• EXTRACTED RECORDS:
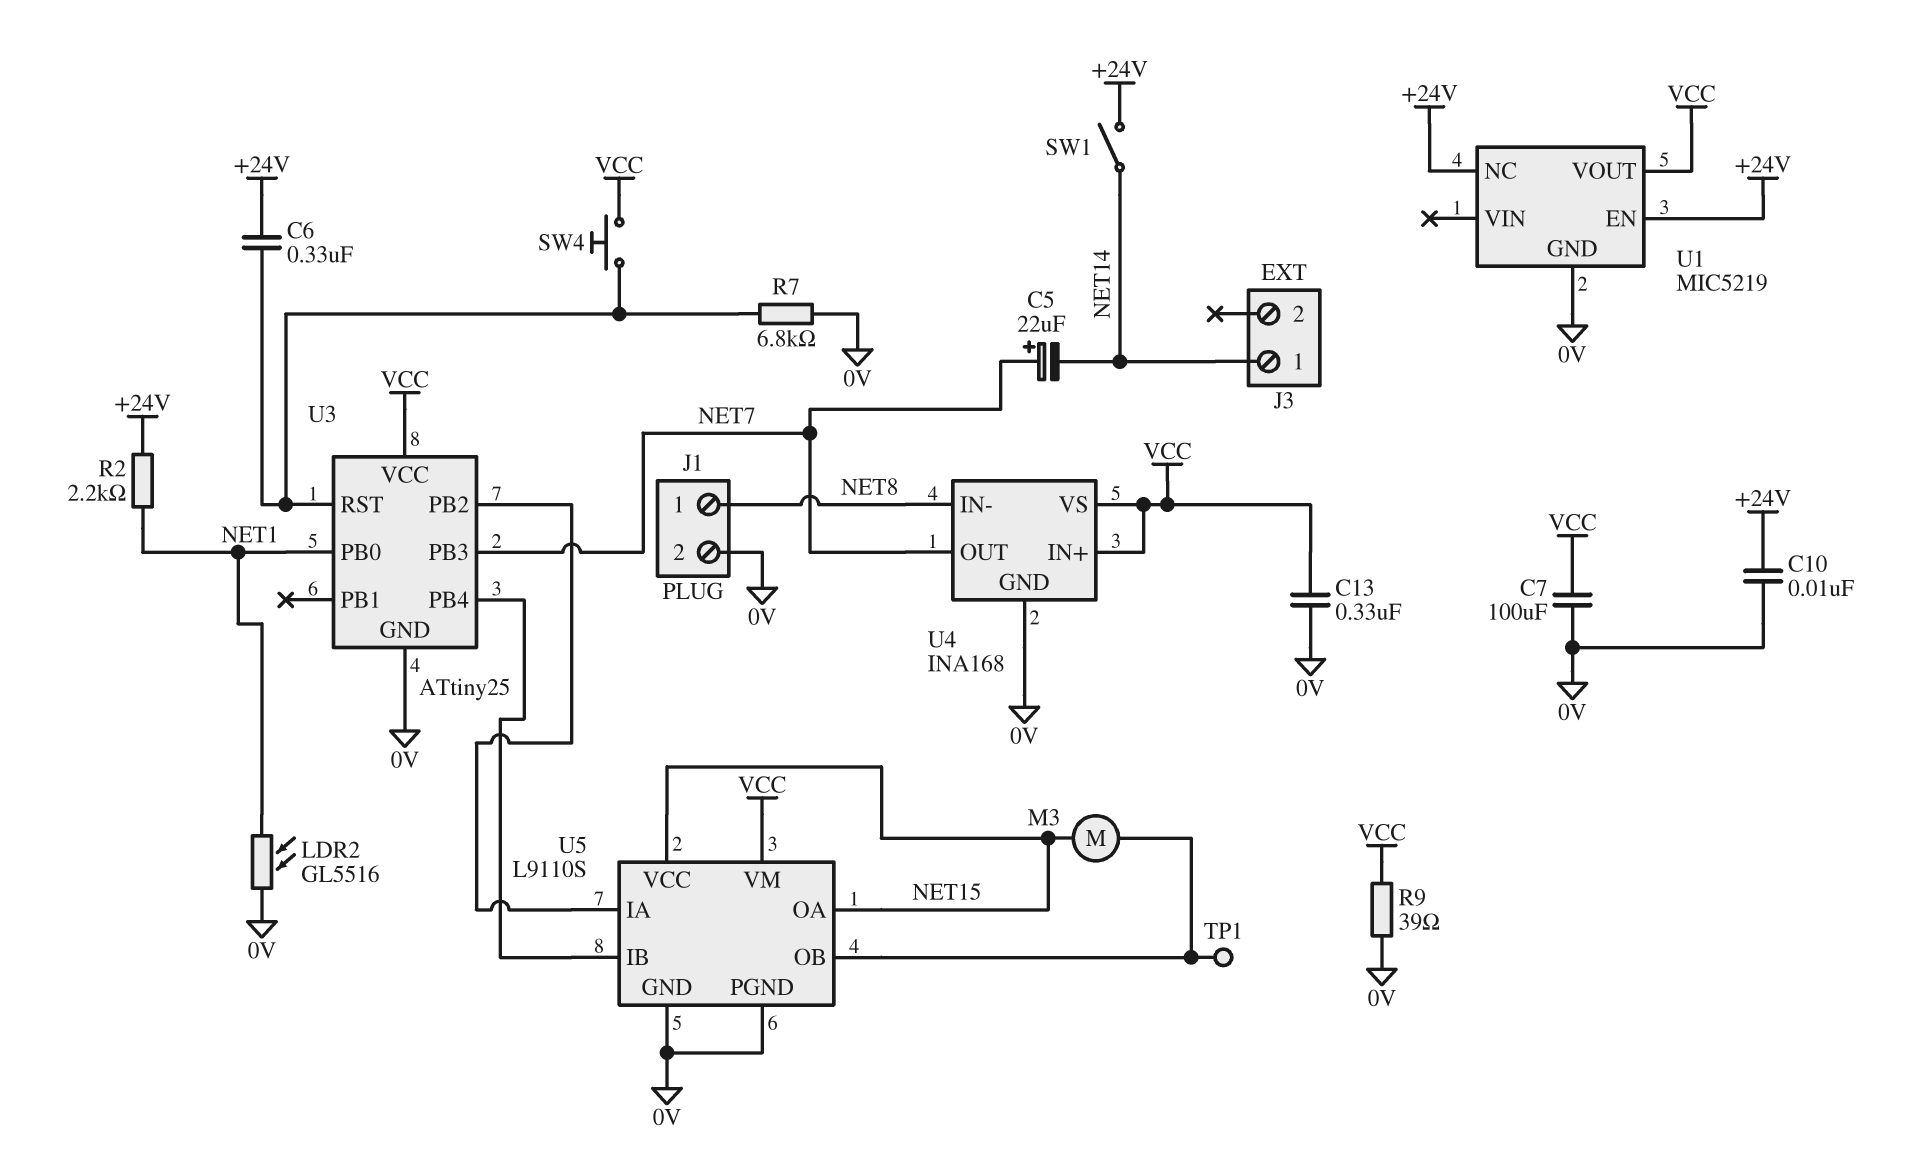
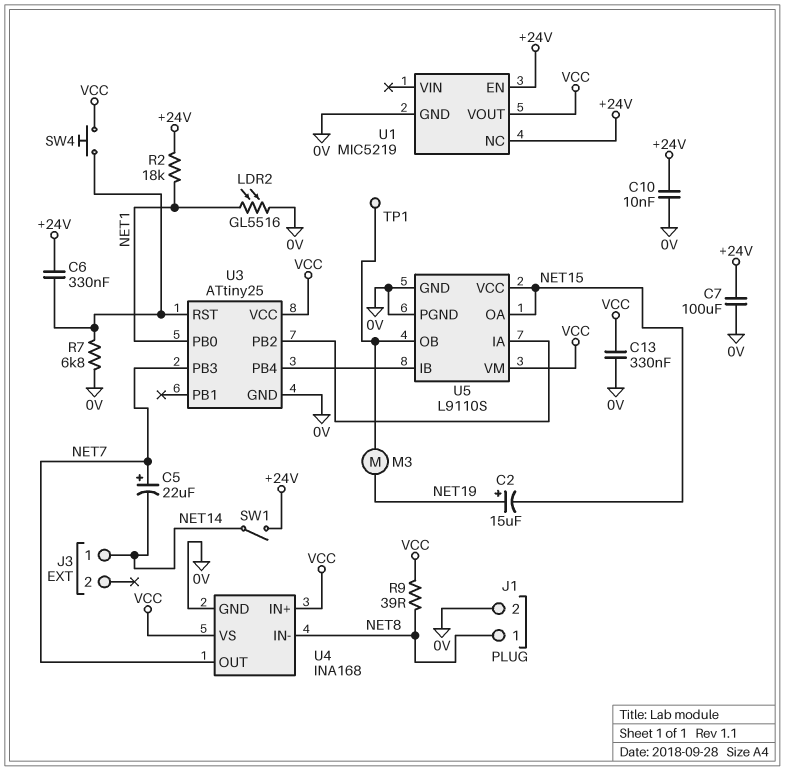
C2: none -> 15uF (plus NET19, minus NET15)
C7: 100uF (0V, VCC) -> 100uF (+24V, 0V)
M3: motor (NET15, U5/OB) -> motor (NET19, U5/OB)
R2: 2.2k (+24V, NET1) -> 18k (+24V, NET1)
R9: 39 (0V, VCC) -> 39 (NET8, VCC)

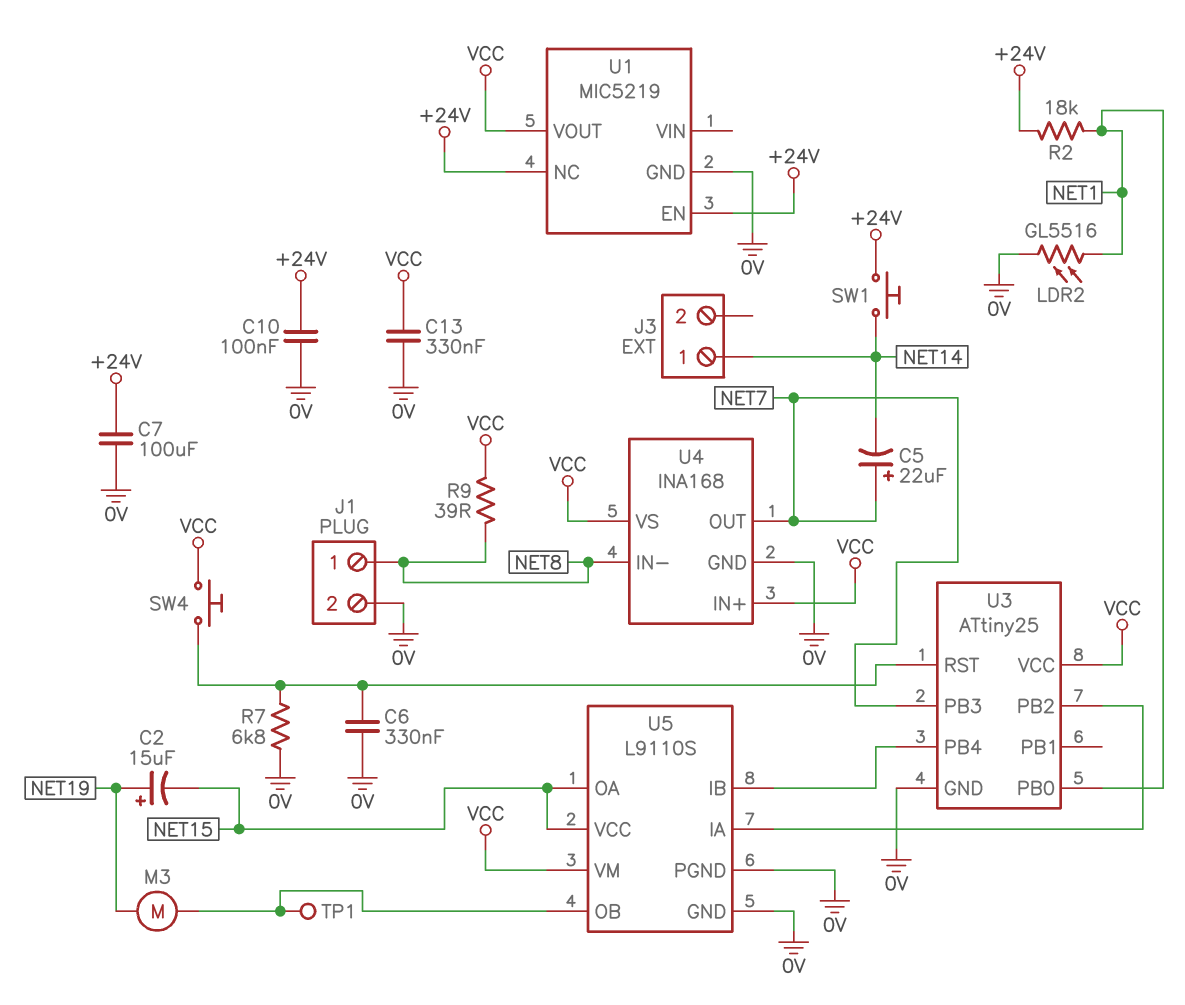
C6: 330nF (+24V, U3/RST) -> 330nF (0V, U3/RST)
C10: 10nF (+24V, 0V) -> 100nF (+24V, 0V)
SW1: switch (+24V, NET14) -> button (+24V, NET14)

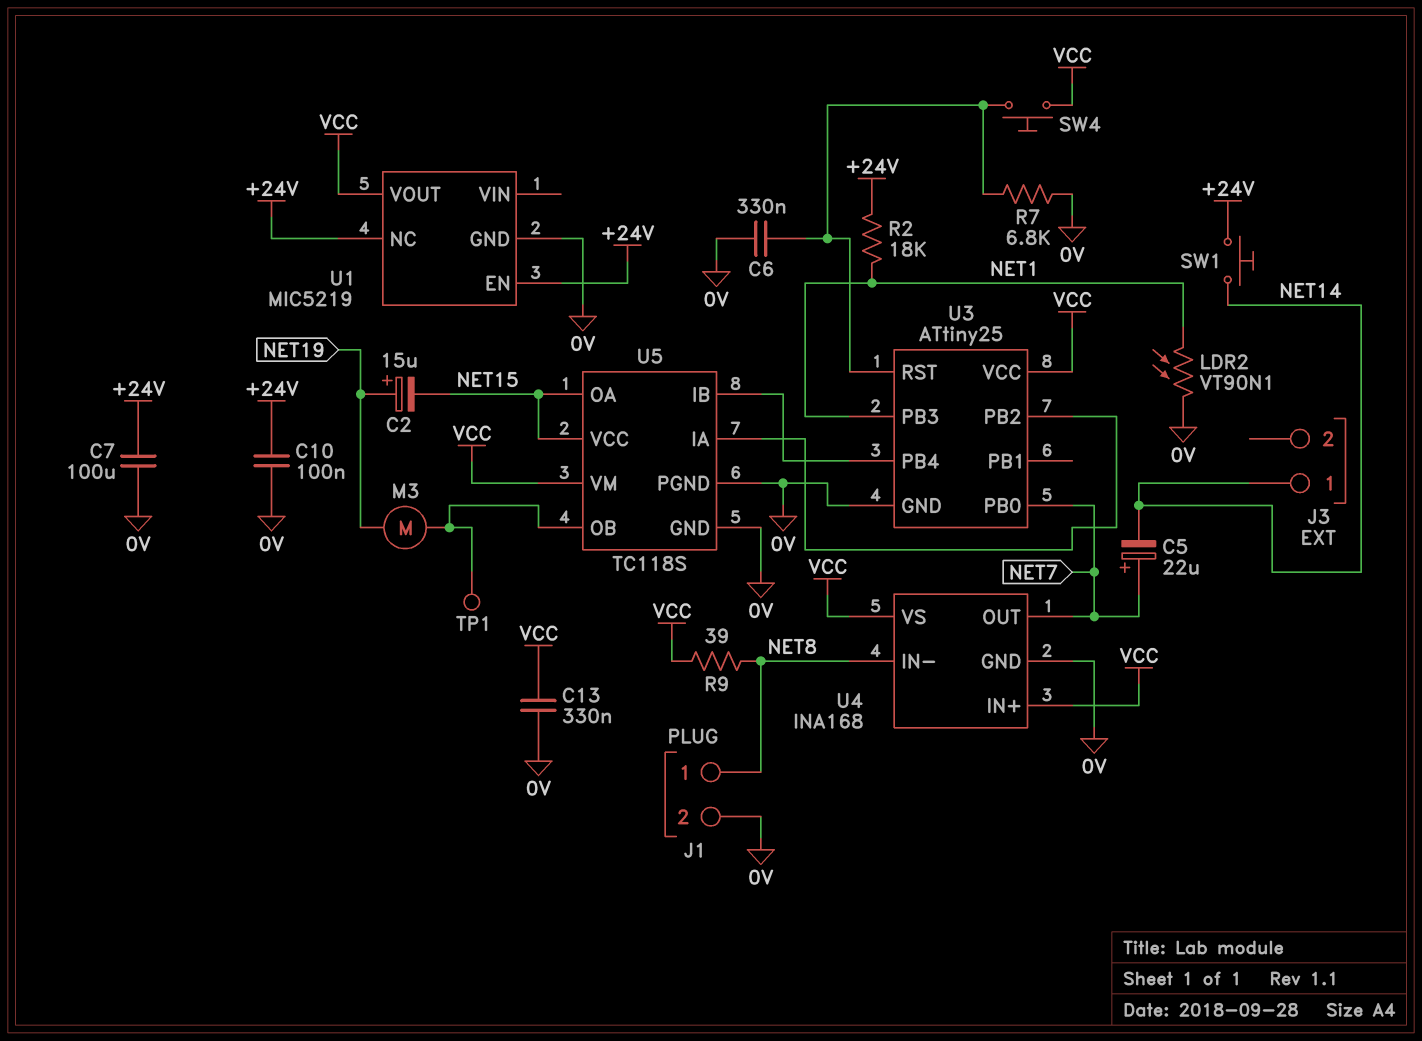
LDR2: GL5516 (0V, NET1) -> VT90N1 (0V, NET1)
U3 pin PB0: NET1 -> NET7
U3 pin PB3: NET7 -> NET1
U5: L9110S -> TC118S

• ABOUT THIS EXERCISE: The required output is every line from the one that holds "U3 pin PB0: NET1 -> NET7" through the last line of the listing above, retyped exactly and with nothing else.

• SOLUTION FOR THIS TASK:
U3 pin PB0: NET1 -> NET7
U3 pin PB3: NET7 -> NET1
U5: L9110S -> TC118S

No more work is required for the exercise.